Lines holding the string "board": copy each one from the listing below.
===== RAW DATA =====
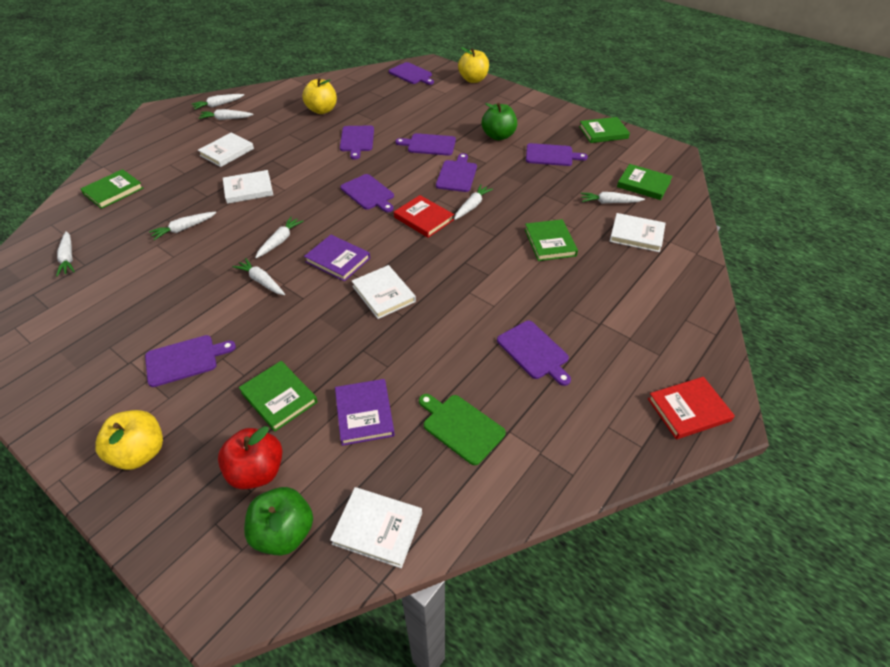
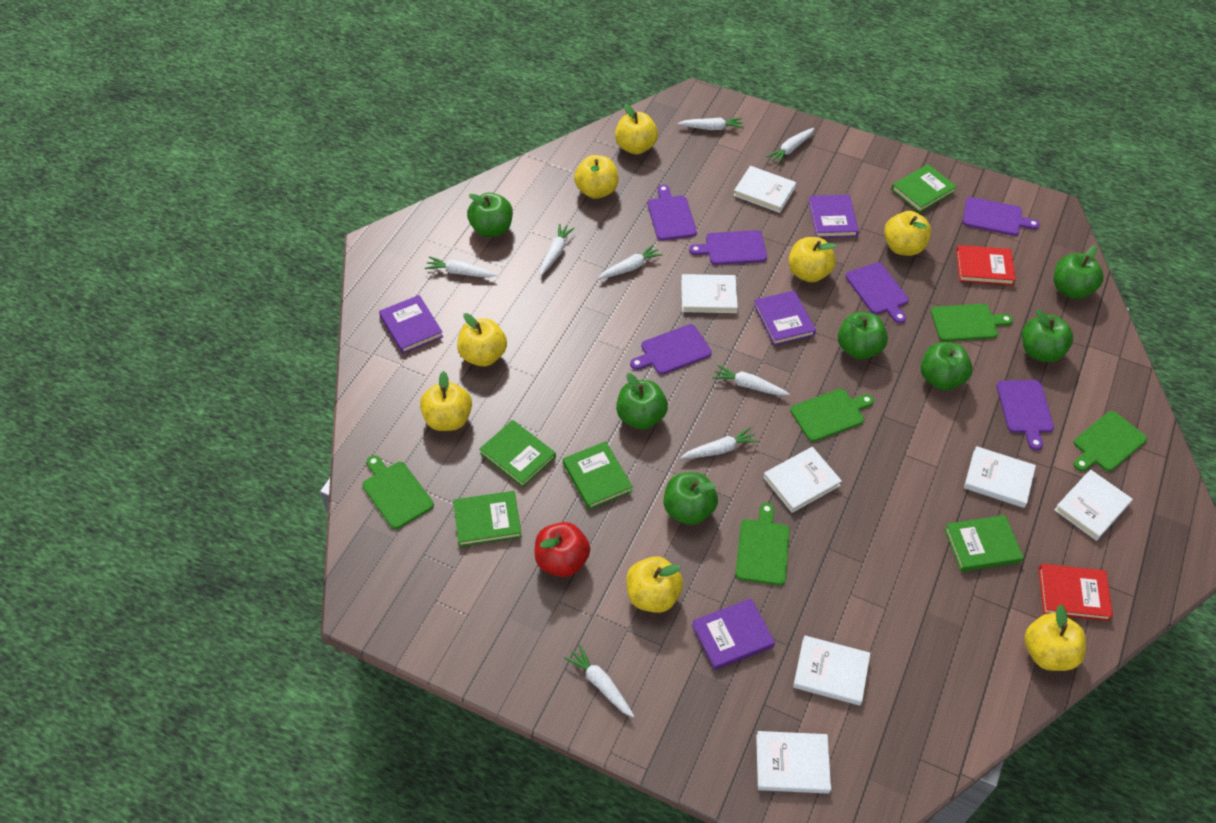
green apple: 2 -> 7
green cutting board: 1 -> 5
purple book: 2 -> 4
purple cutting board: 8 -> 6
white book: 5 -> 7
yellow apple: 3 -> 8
=====
===== RAW DATA =====
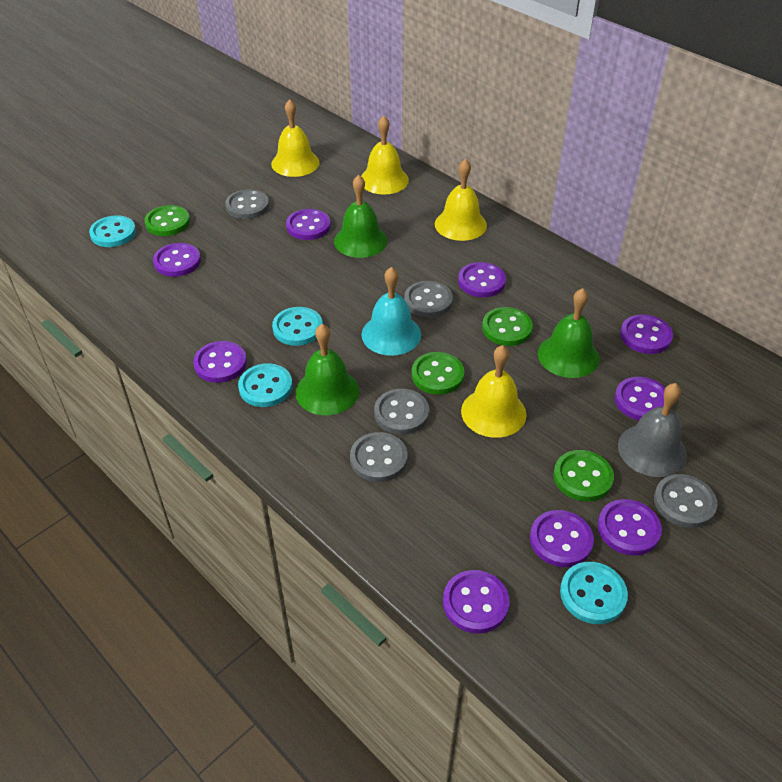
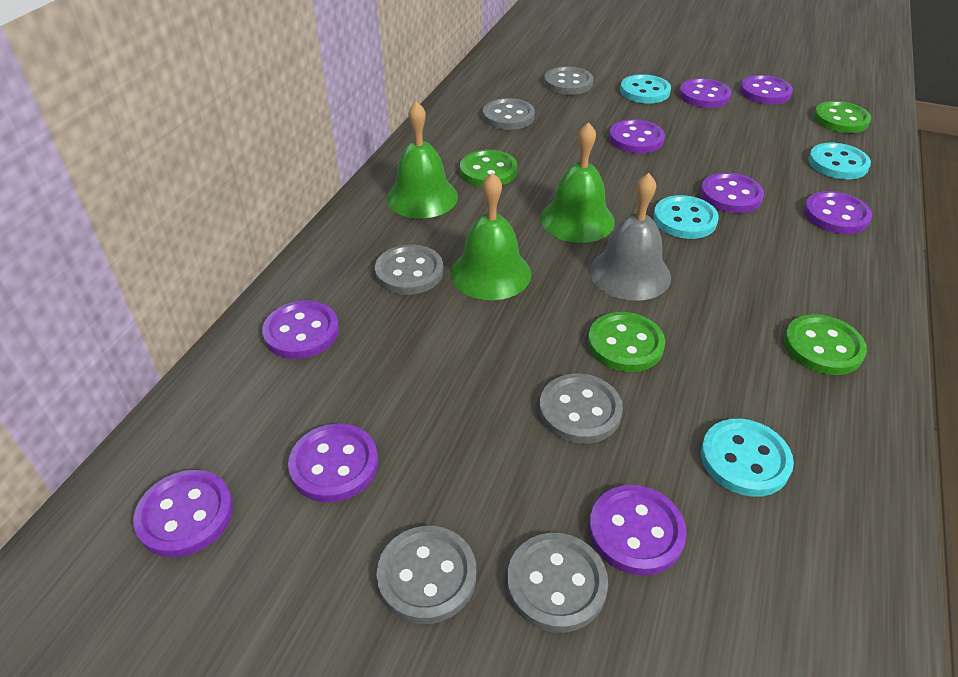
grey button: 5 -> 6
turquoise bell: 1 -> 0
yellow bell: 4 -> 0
=====
===== RAW DATA =====
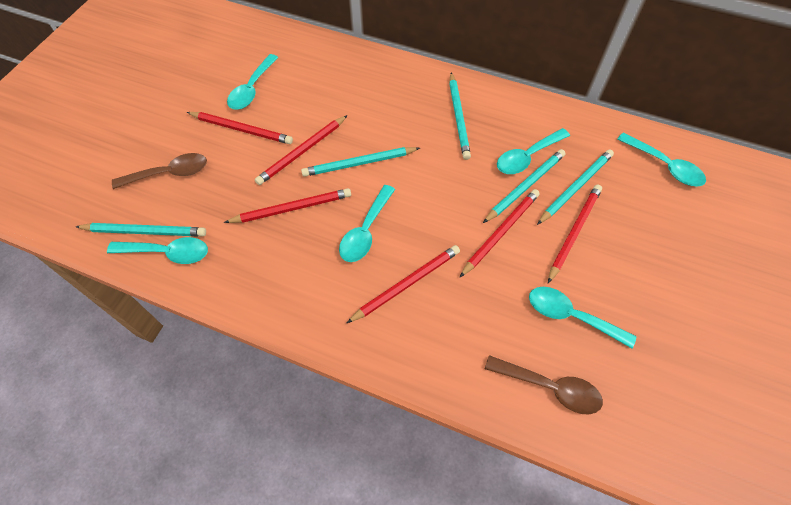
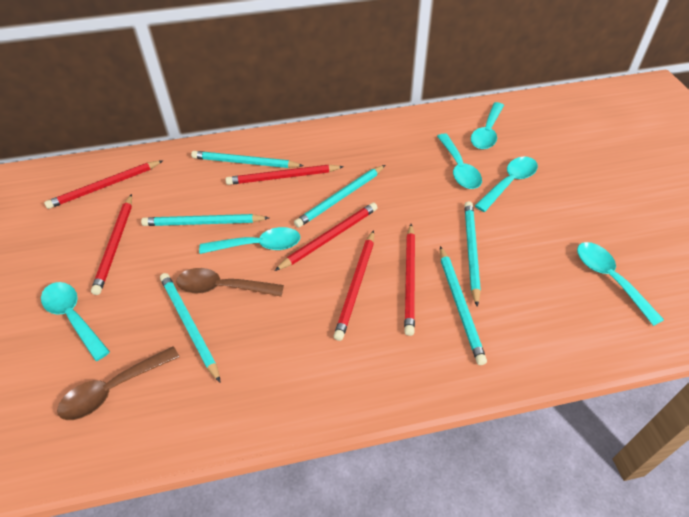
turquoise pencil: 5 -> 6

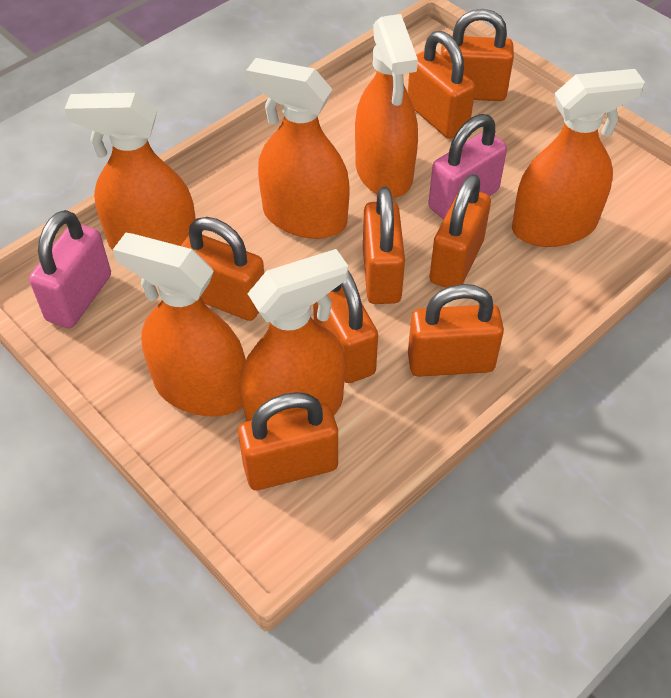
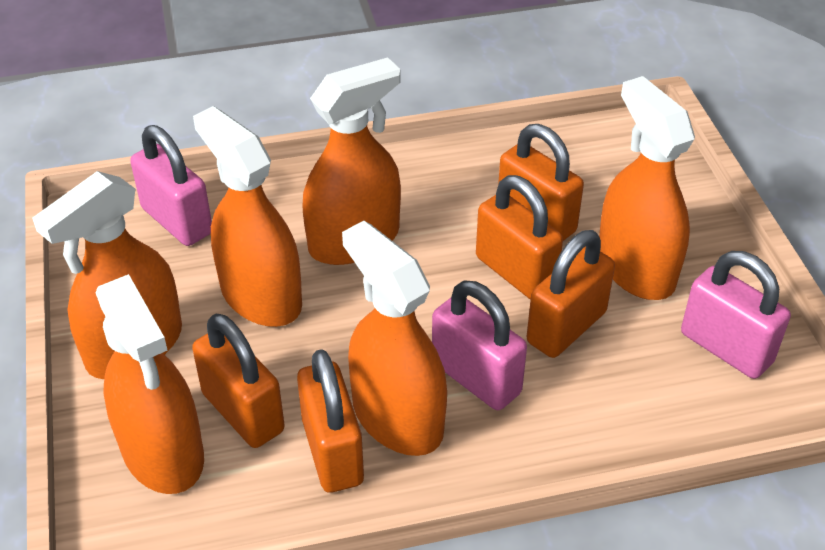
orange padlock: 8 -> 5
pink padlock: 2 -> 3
=====
SOLUTION TO THIS PROBLEM.
green cutting board: 1 -> 5
purple cutting board: 8 -> 6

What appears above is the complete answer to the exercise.